[Excerpted data Boundary: Start]

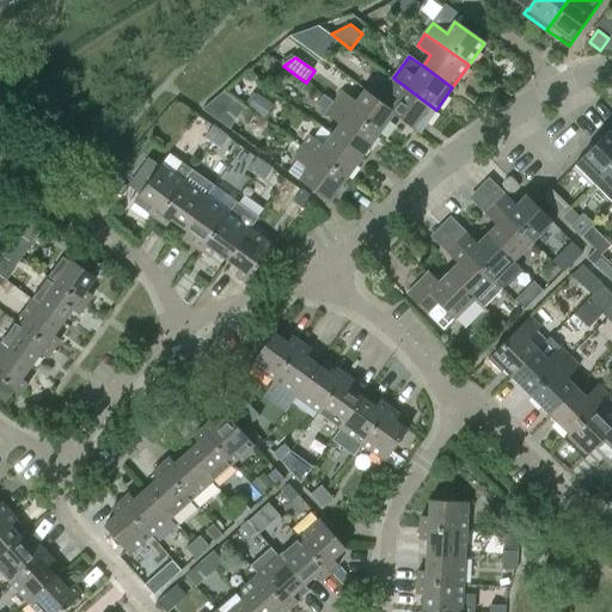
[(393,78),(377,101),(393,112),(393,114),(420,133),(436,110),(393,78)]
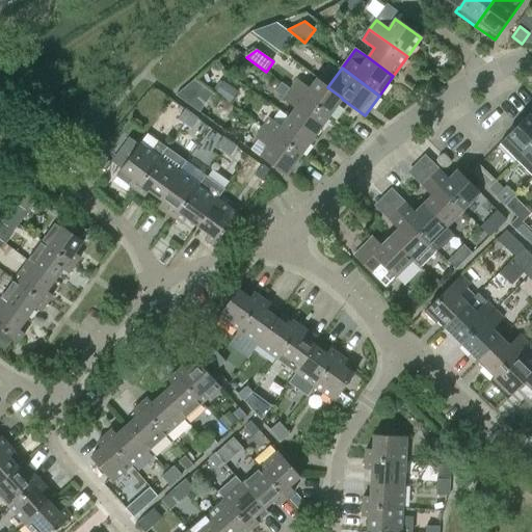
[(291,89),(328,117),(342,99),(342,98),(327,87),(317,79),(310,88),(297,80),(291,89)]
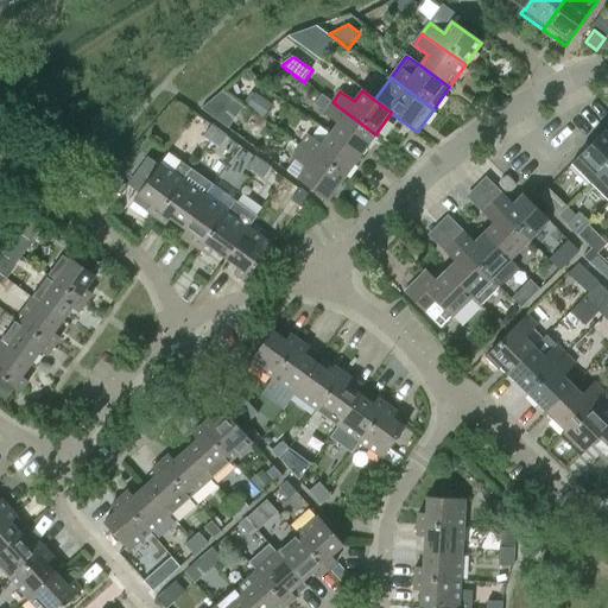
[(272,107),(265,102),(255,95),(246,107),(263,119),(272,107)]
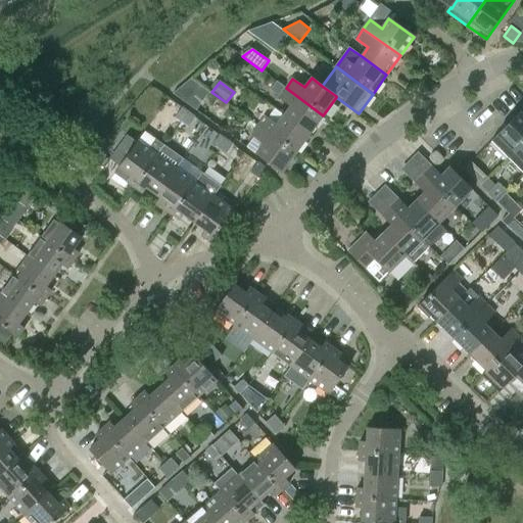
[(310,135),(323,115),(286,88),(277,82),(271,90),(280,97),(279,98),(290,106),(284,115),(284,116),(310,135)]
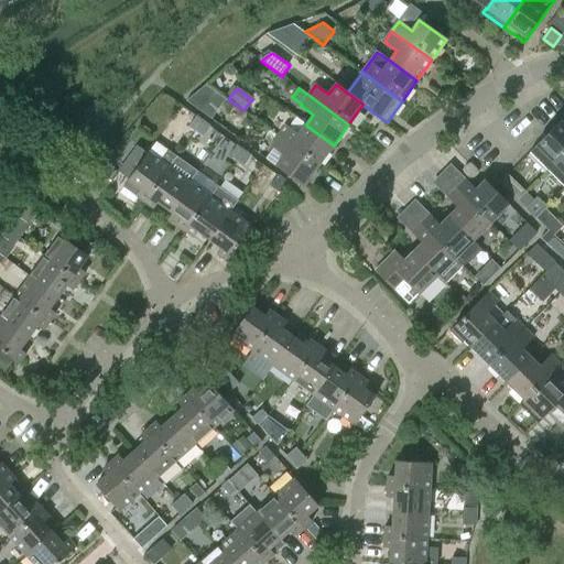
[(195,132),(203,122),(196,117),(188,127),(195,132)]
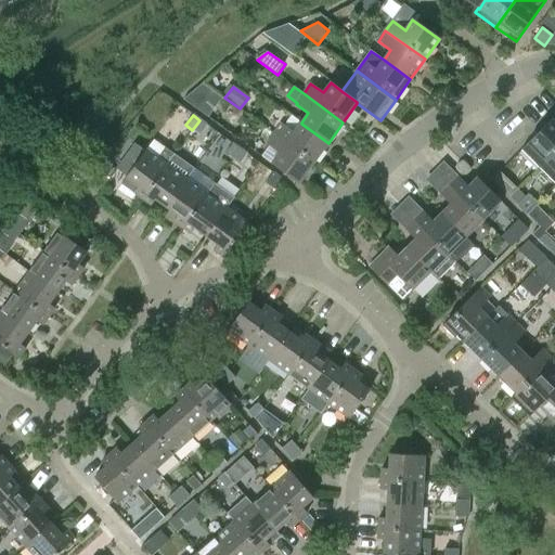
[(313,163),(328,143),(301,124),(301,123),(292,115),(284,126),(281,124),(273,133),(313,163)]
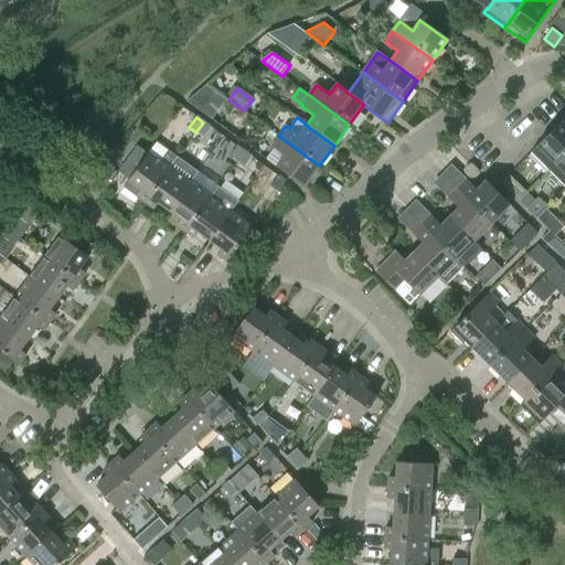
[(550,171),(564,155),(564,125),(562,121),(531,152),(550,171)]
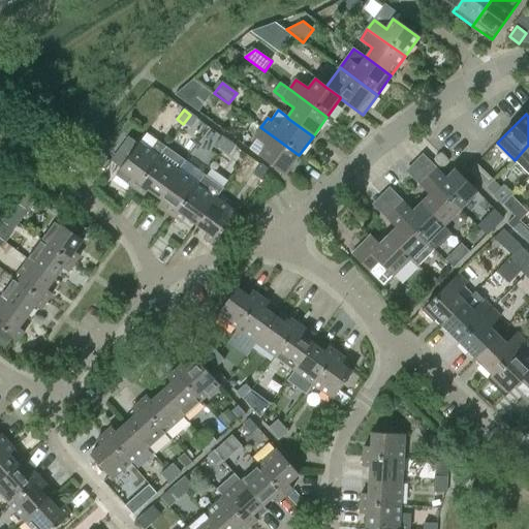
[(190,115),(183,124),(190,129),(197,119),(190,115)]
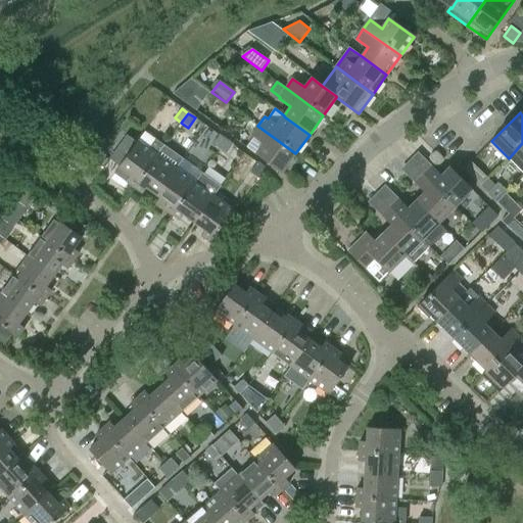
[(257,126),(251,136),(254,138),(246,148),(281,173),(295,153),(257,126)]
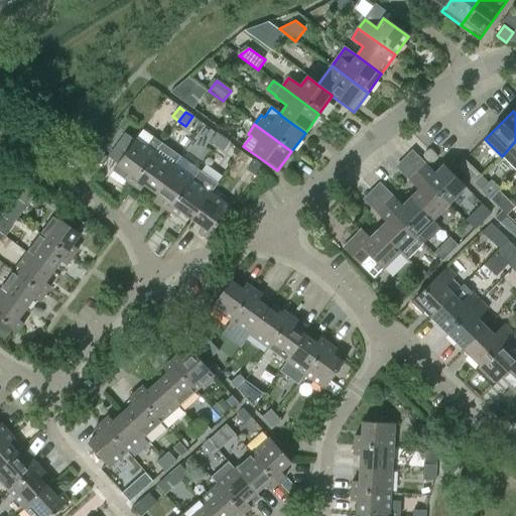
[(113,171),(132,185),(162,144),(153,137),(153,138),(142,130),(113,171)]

[Excerpted data Boundary: End]

### Assigned task:
With the pictures removed, the entries above should be transcribed exactly.

### Expected answer:
[(393,78),(377,101),(393,112),(393,114),(420,133),(436,110),(393,78)]
[(291,89),(328,117),(342,99),(342,98),(327,87),(317,79),(310,88),(297,80),(291,89)]
[(272,107),(265,102),(255,95),(246,107),(263,119),(272,107)]
[(310,135),(323,115),(286,88),(277,82),(271,90),(280,97),(279,98),(290,106),(284,115),(284,116),(310,135)]
[(195,132),(203,122),(196,117),(188,127),(195,132)]
[(313,163),(328,143),(301,124),(301,123),(292,115),(284,126),(281,124),(273,133),(313,163)]
[(550,171),(564,155),(564,125),(562,121),(531,152),(550,171)]
[(190,115),(183,124),(190,129),(197,119),(190,115)]
[(257,126),(251,136),(254,138),(246,148),(281,173),(295,153),(257,126)]
[(113,171),(132,185),(162,144),(153,137),(153,138),(142,130),(113,171)]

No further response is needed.